Action item:
Write out the data exactly, please, and omit the pictures.

Supplied material section start

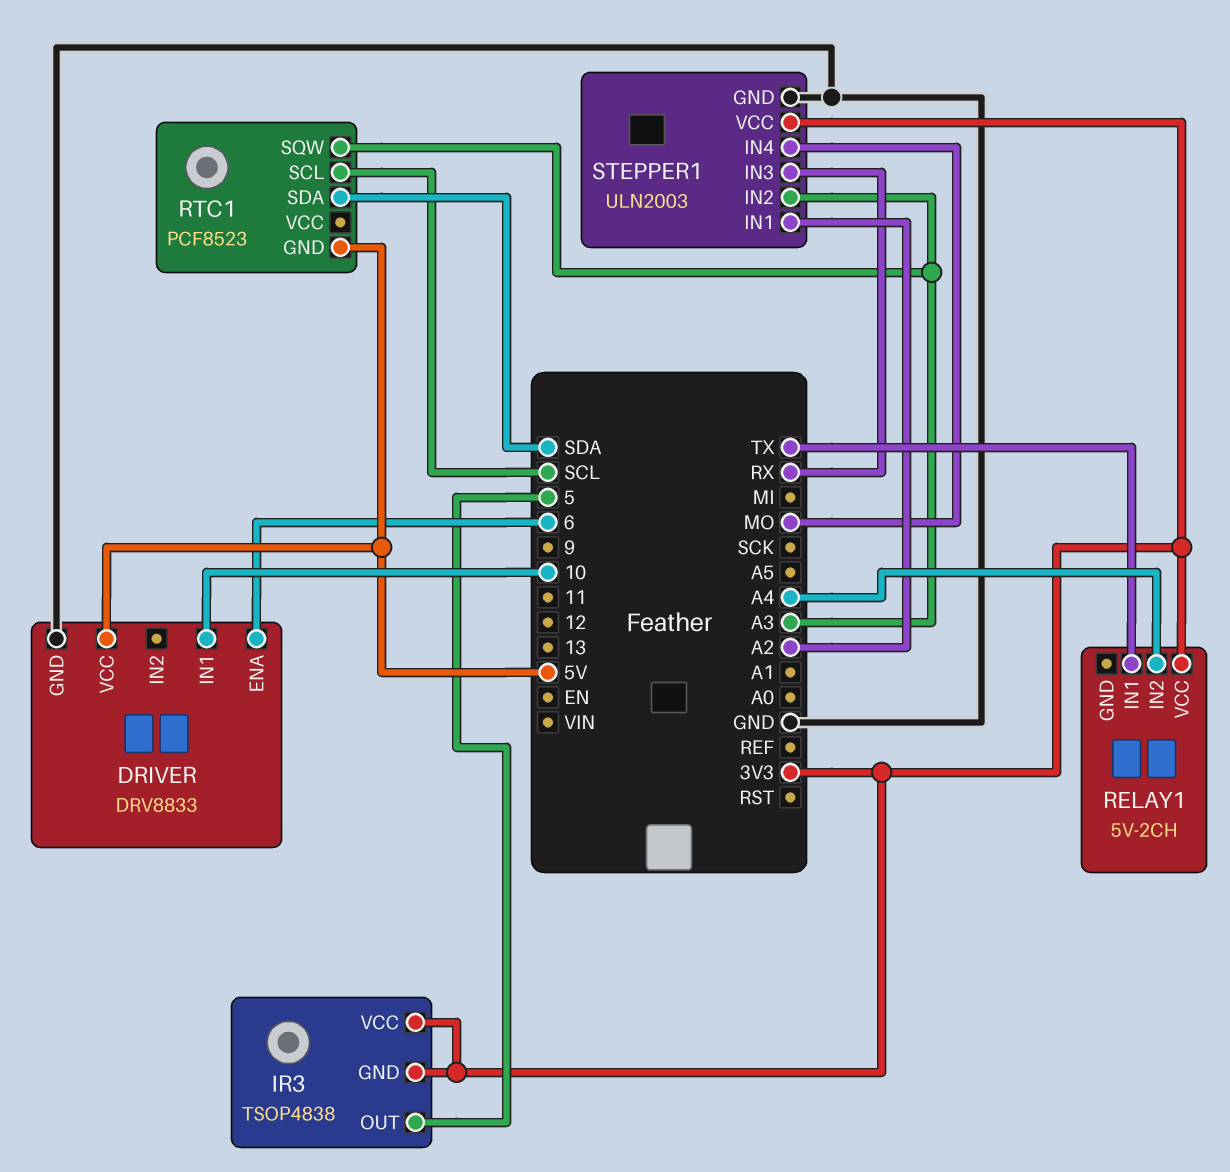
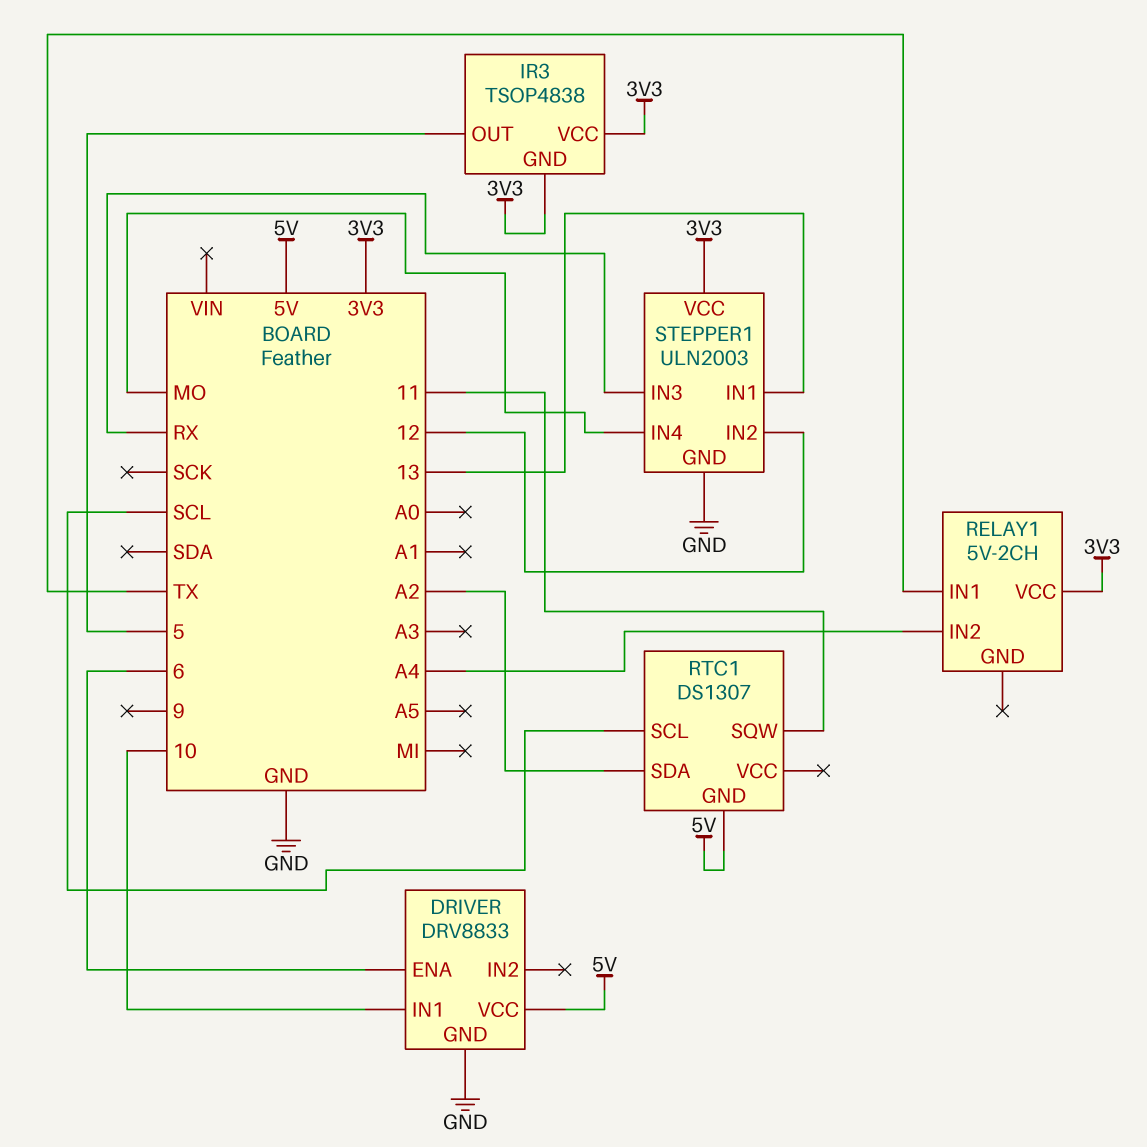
RTC1: PCF8523 -> DS1307
RTC1 pin SDA: SDA -> A2
RTC1 pin SQW: A3 -> 11
STEPPER1 pin IN1: A2 -> 13
STEPPER1 pin IN2: A3 -> 12

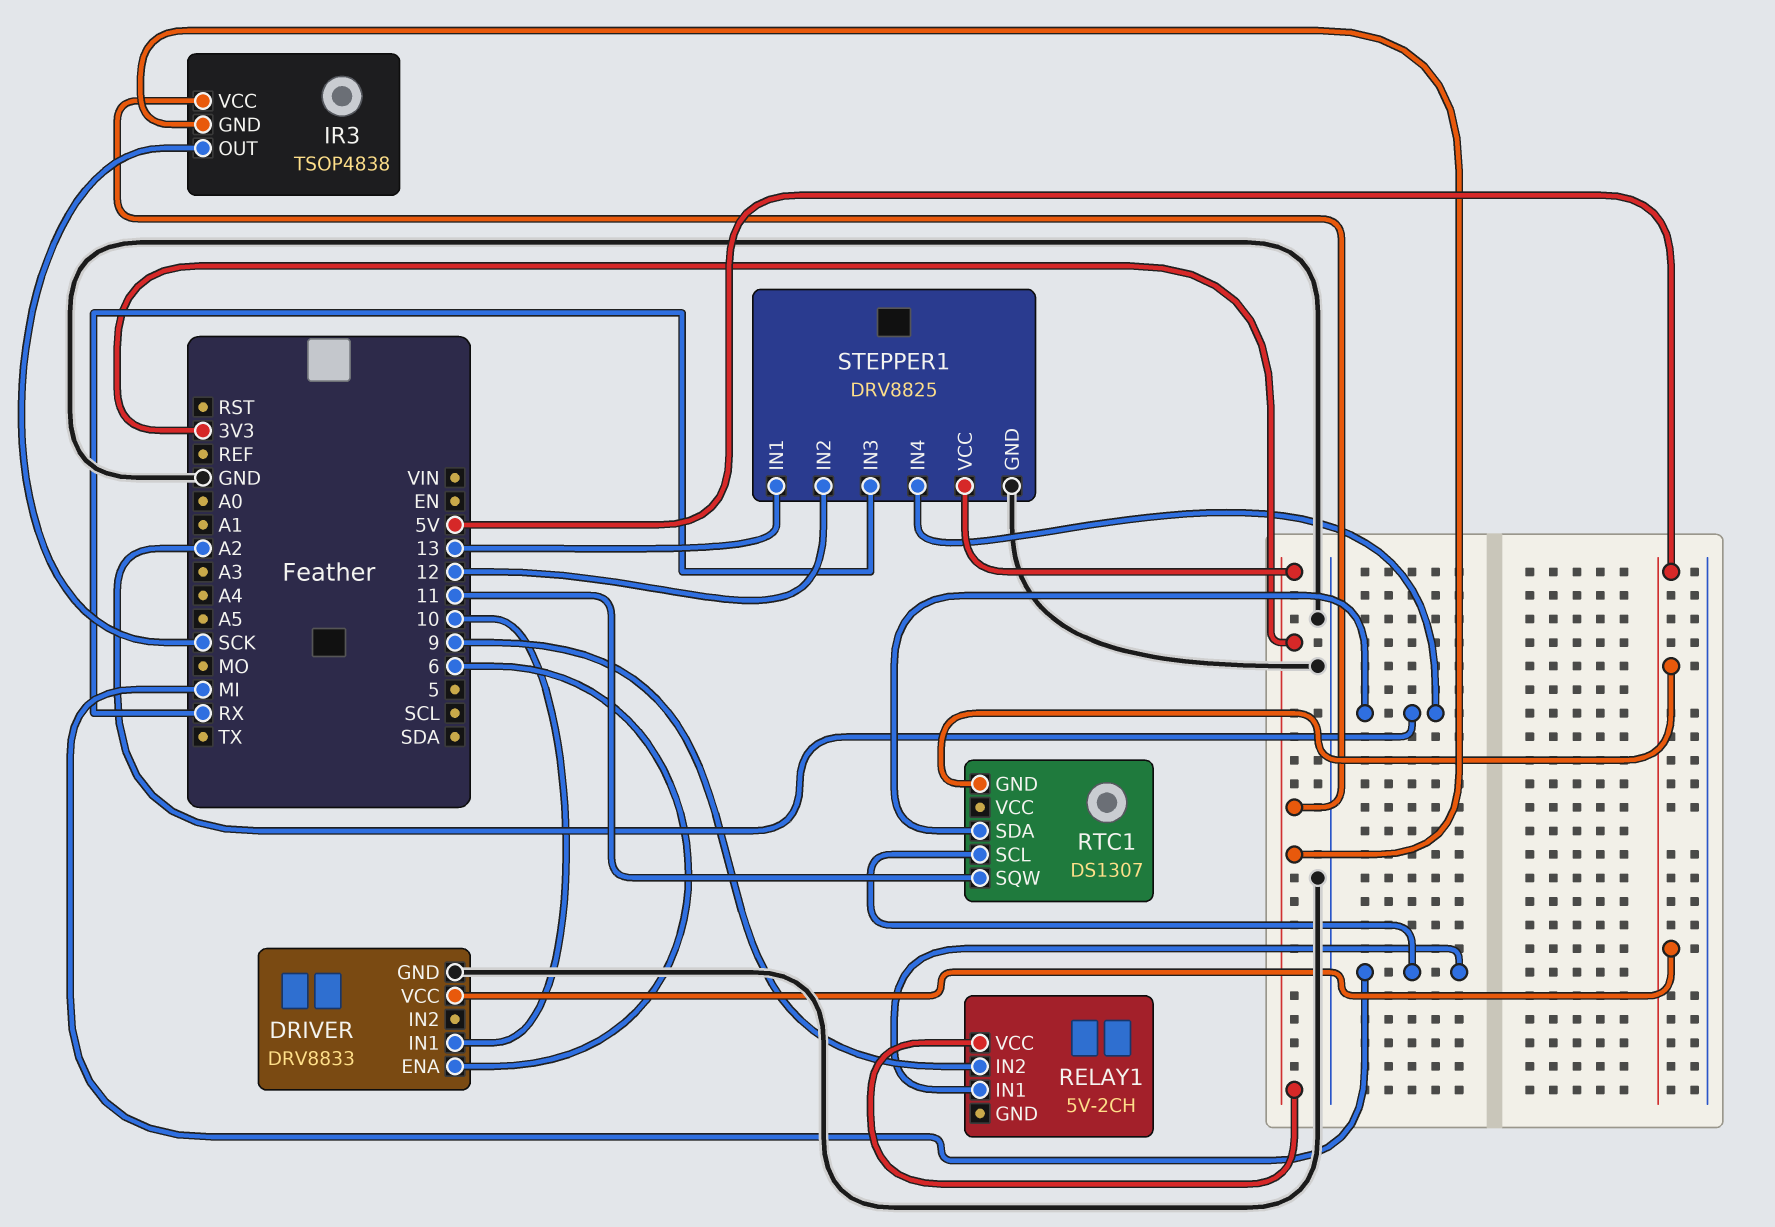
IR3 pin OUT: 5 -> SCK
RELAY1 pin IN1: TX -> MI
RELAY1 pin IN2: A4 -> 9
RTC1 pin SCL: SCL -> MI
STEPPER1: ULN2003 -> DRV8825
STEPPER1 pin IN4: MO -> A2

Supplied material section end

Answer space:
RTC1: PCF8523 -> DS1307
RTC1 pin SDA: SDA -> A2
RTC1 pin SQW: A3 -> 11
STEPPER1 pin IN1: A2 -> 13
STEPPER1 pin IN2: A3 -> 12

IR3 pin OUT: 5 -> SCK
RELAY1 pin IN1: TX -> MI
RELAY1 pin IN2: A4 -> 9
RTC1 pin SCL: SCL -> MI
STEPPER1: ULN2003 -> DRV8825
STEPPER1 pin IN4: MO -> A2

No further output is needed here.